SOURCE INFORMATION section start

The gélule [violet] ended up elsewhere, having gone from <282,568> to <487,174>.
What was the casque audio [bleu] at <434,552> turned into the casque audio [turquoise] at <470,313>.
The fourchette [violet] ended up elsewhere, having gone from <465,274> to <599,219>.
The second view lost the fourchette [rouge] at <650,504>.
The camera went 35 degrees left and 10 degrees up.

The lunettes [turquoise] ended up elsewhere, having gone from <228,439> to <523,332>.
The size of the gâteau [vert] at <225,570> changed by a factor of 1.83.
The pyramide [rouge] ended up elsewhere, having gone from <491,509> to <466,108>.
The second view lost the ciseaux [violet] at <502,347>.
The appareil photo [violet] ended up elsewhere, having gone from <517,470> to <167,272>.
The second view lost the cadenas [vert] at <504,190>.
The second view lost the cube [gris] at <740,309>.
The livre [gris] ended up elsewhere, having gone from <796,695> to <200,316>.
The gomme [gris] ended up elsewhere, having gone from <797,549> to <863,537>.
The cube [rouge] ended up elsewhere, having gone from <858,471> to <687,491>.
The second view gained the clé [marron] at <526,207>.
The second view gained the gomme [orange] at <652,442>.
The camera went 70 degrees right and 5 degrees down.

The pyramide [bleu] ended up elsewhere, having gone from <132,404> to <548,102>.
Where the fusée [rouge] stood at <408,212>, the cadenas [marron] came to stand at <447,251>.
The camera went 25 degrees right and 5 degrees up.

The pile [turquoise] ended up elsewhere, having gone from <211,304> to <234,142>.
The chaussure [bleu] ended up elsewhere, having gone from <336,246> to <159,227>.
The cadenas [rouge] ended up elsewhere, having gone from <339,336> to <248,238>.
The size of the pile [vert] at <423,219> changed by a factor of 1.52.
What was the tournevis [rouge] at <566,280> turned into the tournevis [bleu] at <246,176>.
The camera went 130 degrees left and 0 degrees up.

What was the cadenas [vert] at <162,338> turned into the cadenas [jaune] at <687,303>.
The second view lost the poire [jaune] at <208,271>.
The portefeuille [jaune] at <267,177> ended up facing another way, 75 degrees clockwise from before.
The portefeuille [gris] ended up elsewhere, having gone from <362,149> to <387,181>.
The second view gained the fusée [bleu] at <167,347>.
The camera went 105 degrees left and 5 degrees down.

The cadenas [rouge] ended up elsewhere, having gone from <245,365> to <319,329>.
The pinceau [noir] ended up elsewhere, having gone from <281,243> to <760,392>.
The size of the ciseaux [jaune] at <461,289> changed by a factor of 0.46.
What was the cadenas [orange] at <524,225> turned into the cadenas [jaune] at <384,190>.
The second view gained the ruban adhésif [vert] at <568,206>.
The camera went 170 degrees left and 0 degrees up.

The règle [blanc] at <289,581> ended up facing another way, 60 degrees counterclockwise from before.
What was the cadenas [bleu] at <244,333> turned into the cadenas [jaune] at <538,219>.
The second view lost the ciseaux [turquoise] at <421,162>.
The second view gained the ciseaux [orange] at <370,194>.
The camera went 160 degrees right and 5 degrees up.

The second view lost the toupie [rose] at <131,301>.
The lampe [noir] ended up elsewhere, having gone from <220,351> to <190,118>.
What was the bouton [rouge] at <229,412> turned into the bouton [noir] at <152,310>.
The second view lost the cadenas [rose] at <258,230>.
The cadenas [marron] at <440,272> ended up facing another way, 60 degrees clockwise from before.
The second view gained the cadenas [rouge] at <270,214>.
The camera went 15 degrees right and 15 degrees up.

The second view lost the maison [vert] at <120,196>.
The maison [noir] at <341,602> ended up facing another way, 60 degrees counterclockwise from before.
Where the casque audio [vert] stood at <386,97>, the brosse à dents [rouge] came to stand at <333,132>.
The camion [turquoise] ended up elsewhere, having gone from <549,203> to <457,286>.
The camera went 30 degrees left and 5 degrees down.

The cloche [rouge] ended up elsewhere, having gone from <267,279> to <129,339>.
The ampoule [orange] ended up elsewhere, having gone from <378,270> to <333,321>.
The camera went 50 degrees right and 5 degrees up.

SOURCE INFORMATION section end

# WORK TO COMPLETE
Please copy exactly the lines from the first line of the records above through the line containing "The second view lost the fourchette", including both, and nothing more.

# WRITTEN ANSWER
The gélule [violet] ended up elsewhere, having gone from <282,568> to <487,174>.
What was the casque audio [bleu] at <434,552> turned into the casque audio [turquoise] at <470,313>.
The fourchette [violet] ended up elsewhere, having gone from <465,274> to <599,219>.
The second view lost the fourchette [rouge] at <650,504>.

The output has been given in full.